# Exercise details
From the entries below, copy every line that has the word "orange".

# Exercise materials
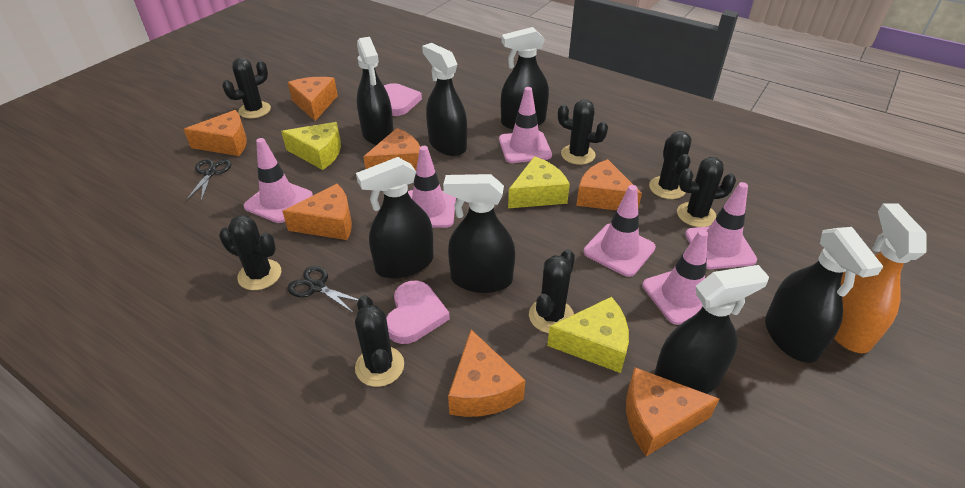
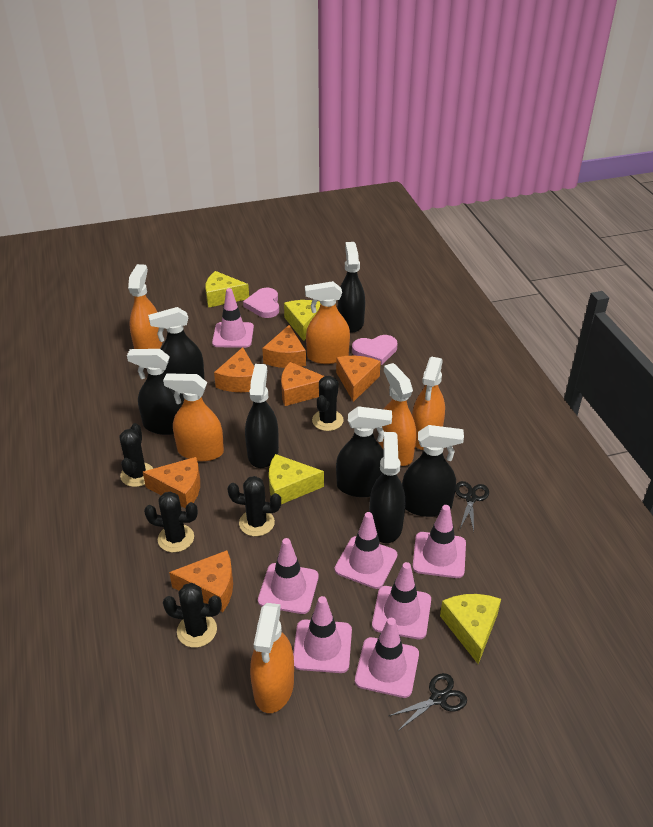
black cactus: 7 -> 5
orange cheese: 7 -> 6
orange spray bottle: 1 -> 6
pink traffic cone: 6 -> 7
yellow cheese: 3 -> 4

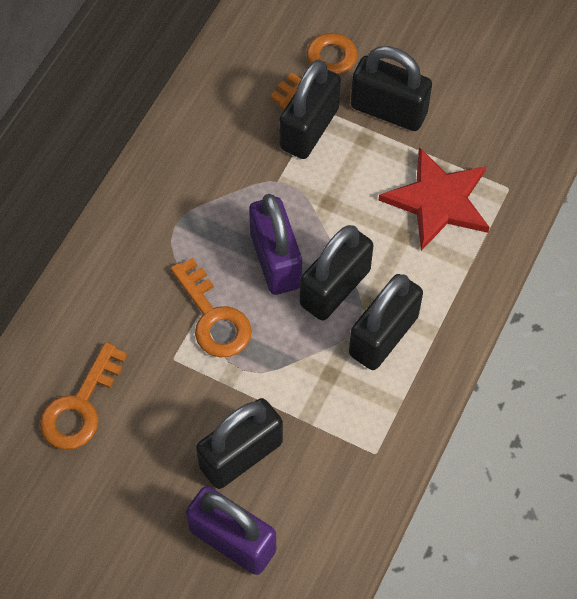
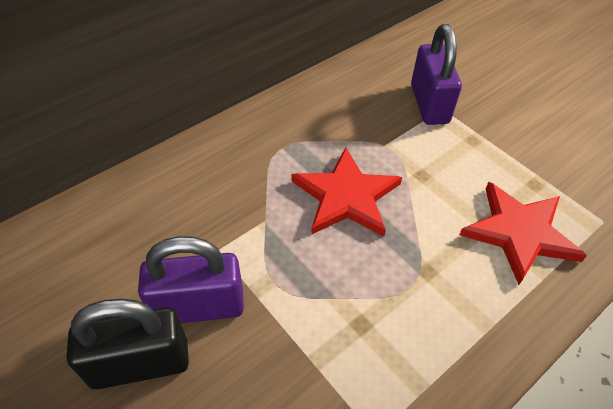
black padlock: 5 -> 1
orange key: 3 -> 0
red star: 1 -> 2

# Your response
orange cheese: 7 -> 6
orange spray bottle: 1 -> 6
orange key: 3 -> 0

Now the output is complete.